What needs to be done —
From the listing below, retype exactly the line holding "orange button: 5 -> 1", the line holding "white cone: 6 -> 2", and the lines between them; skip everything else.

[Material provided — start]

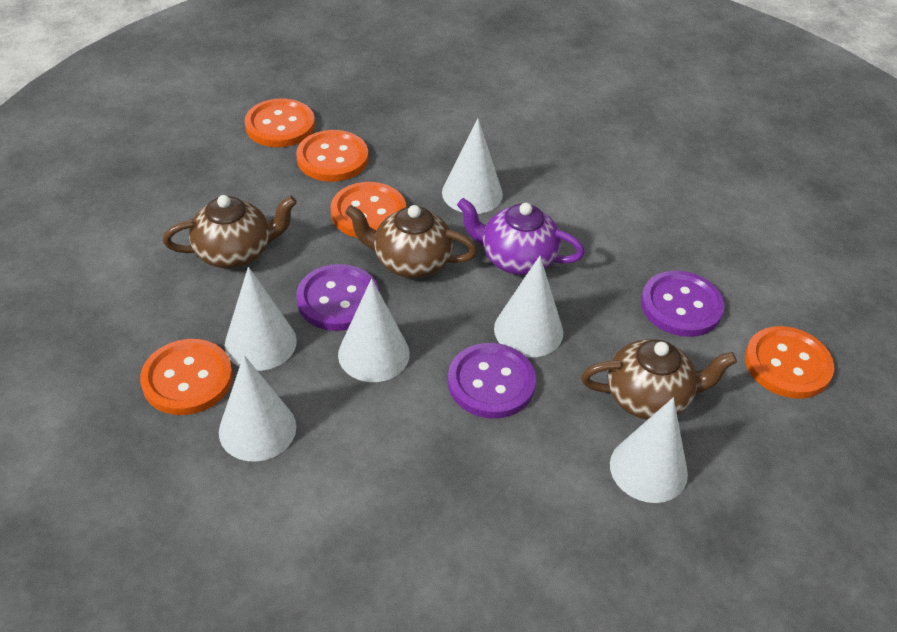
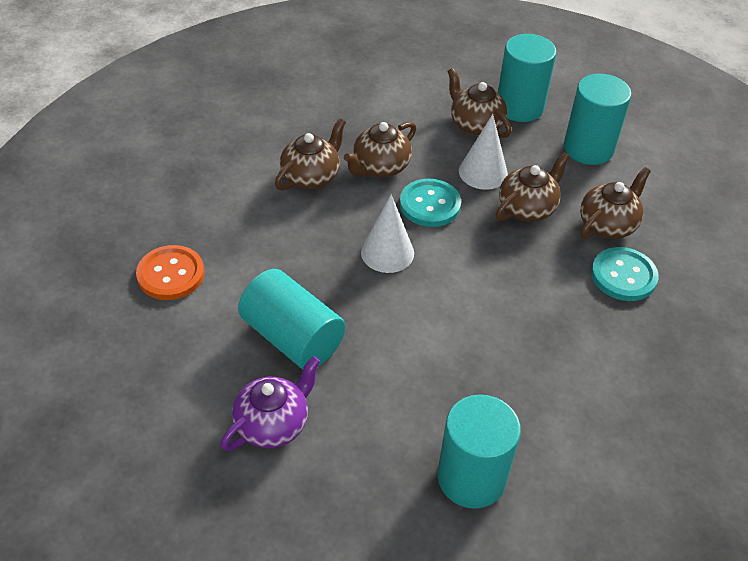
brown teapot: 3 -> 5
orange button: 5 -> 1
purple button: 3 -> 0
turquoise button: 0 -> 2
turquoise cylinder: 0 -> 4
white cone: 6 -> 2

[Material provided — finish]
[Material provided — start]

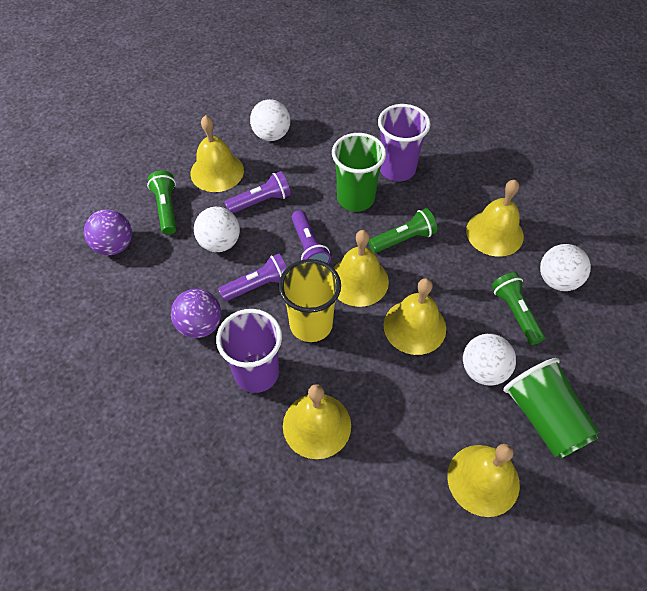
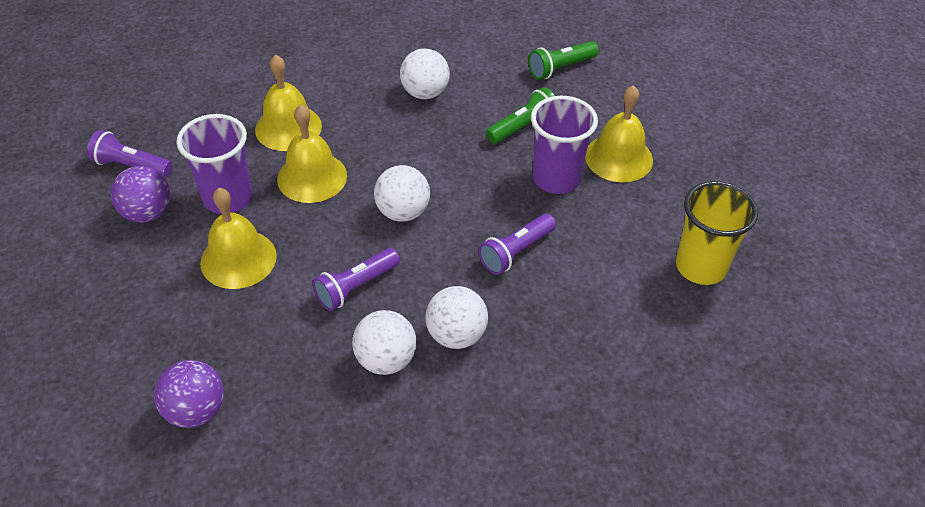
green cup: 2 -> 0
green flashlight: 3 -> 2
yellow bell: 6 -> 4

[Material provided — finish]

Result —
orange button: 5 -> 1
purple button: 3 -> 0
turquoise button: 0 -> 2
turquoise cylinder: 0 -> 4
white cone: 6 -> 2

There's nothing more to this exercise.